Coordinate-based change listings:
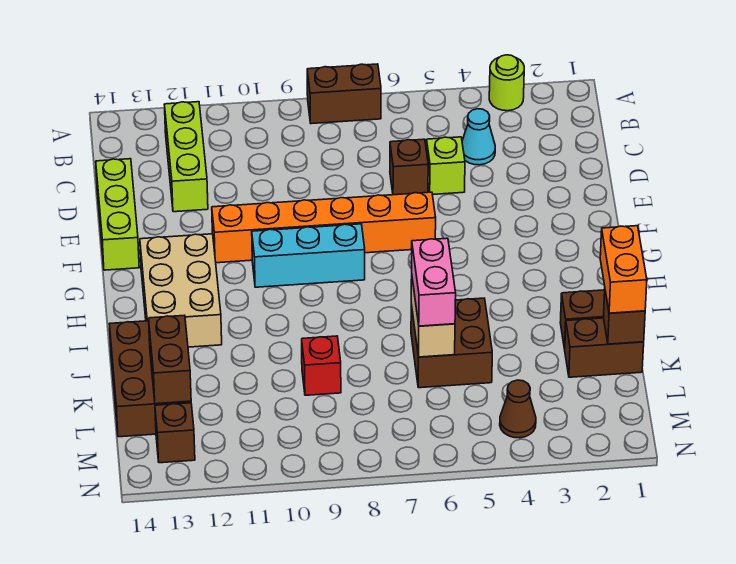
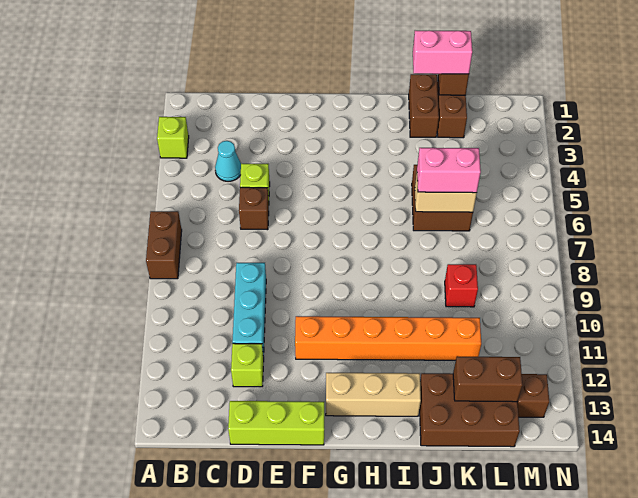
lime 1x1 round brick [489,55,524,111] -> lime 1x1 brick [157,117,189,158]
lime 1x3 brick [164,102,208,212] -> lime 1x1 brick [231,343,264,387]
orange 1x6 brick [212,192,436,263] -> orange 1x6 brick turned to [295,316,481,360]
cyan 1x3 brick [252,224,365,287] -> cyan 1x3 brick moved to [232,263,266,359]
tan 2x3 brick [140,234,222,347] -> tan 1x3 brick [326,372,421,416]
orange 1x2 brick [600,226,647,313] -> pink 1x2 brick [413,31,472,74]
brown 1x1 cone [500,380,536,438] -> none

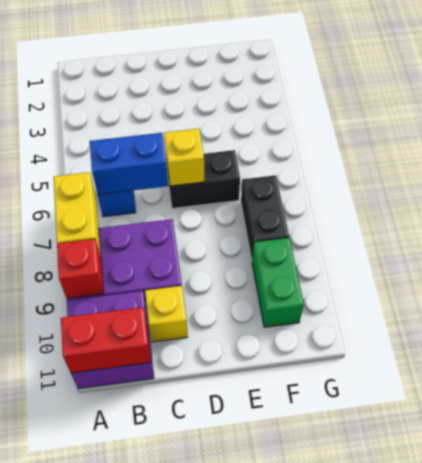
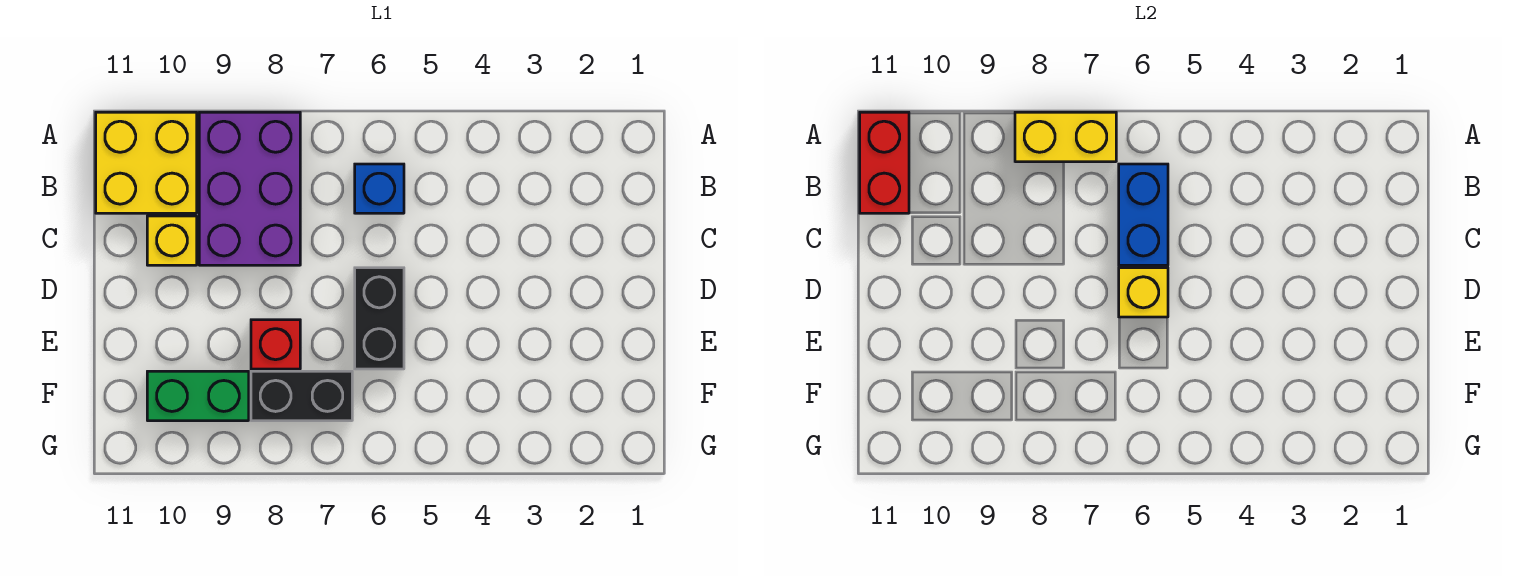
red 1x1 brick [57,239,104,298] -> red 1x1 brick moved to [251,320,300,369]
purple 2x2 brick [67,291,154,389] -> yellow 2x2 brick [96,112,197,213]

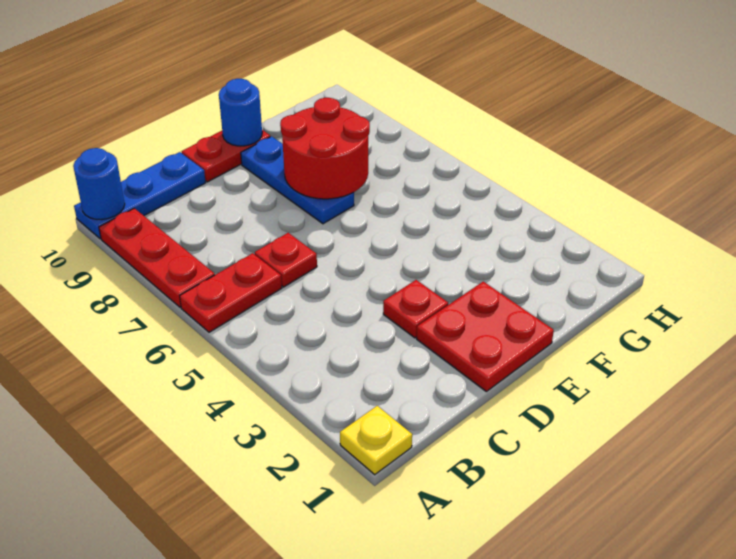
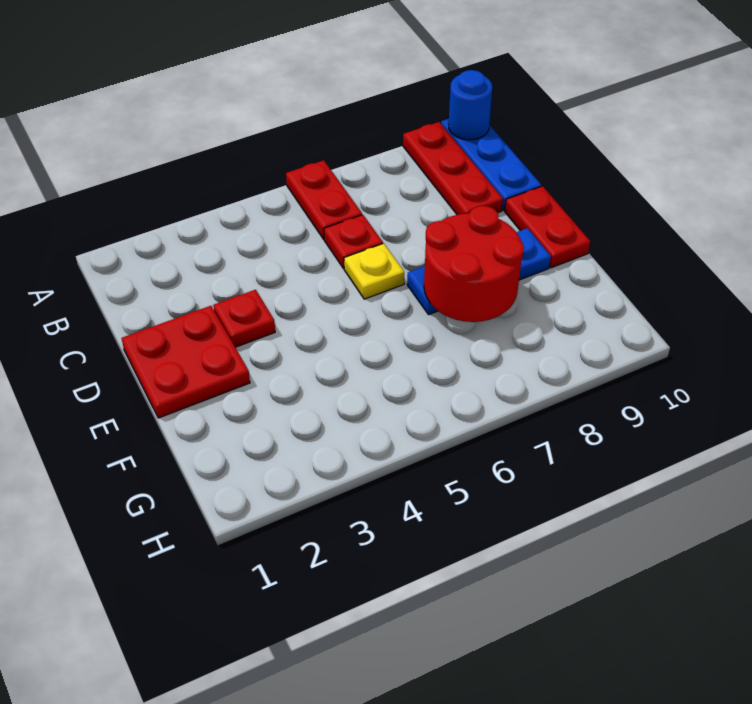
yellow 1x1 plate [340,406,412,475] -> yellow 1x1 plate moved to [344,243,404,299]
red 1x3 plate [99,208,215,308] -> red 1x3 plate turned to [403,122,503,215]
blue 1x1 round brick [219,79,262,146] -> none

To do: Verbatim copy with pictures excluded: write out the records above in full.

Reply:
lime 1x1 round brick [489,55,524,111] -> lime 1x1 brick [157,117,189,158]
lime 1x3 brick [164,102,208,212] -> lime 1x1 brick [231,343,264,387]
orange 1x6 brick [212,192,436,263] -> orange 1x6 brick turned to [295,316,481,360]
cyan 1x3 brick [252,224,365,287] -> cyan 1x3 brick moved to [232,263,266,359]
tan 2x3 brick [140,234,222,347] -> tan 1x3 brick [326,372,421,416]
orange 1x2 brick [600,226,647,313] -> pink 1x2 brick [413,31,472,74]
brown 1x1 cone [500,380,536,438] -> none

red 1x1 brick [57,239,104,298] -> red 1x1 brick moved to [251,320,300,369]
purple 2x2 brick [67,291,154,389] -> yellow 2x2 brick [96,112,197,213]

yellow 1x1 plate [340,406,412,475] -> yellow 1x1 plate moved to [344,243,404,299]
red 1x3 plate [99,208,215,308] -> red 1x3 plate turned to [403,122,503,215]
blue 1x1 round brick [219,79,262,146] -> none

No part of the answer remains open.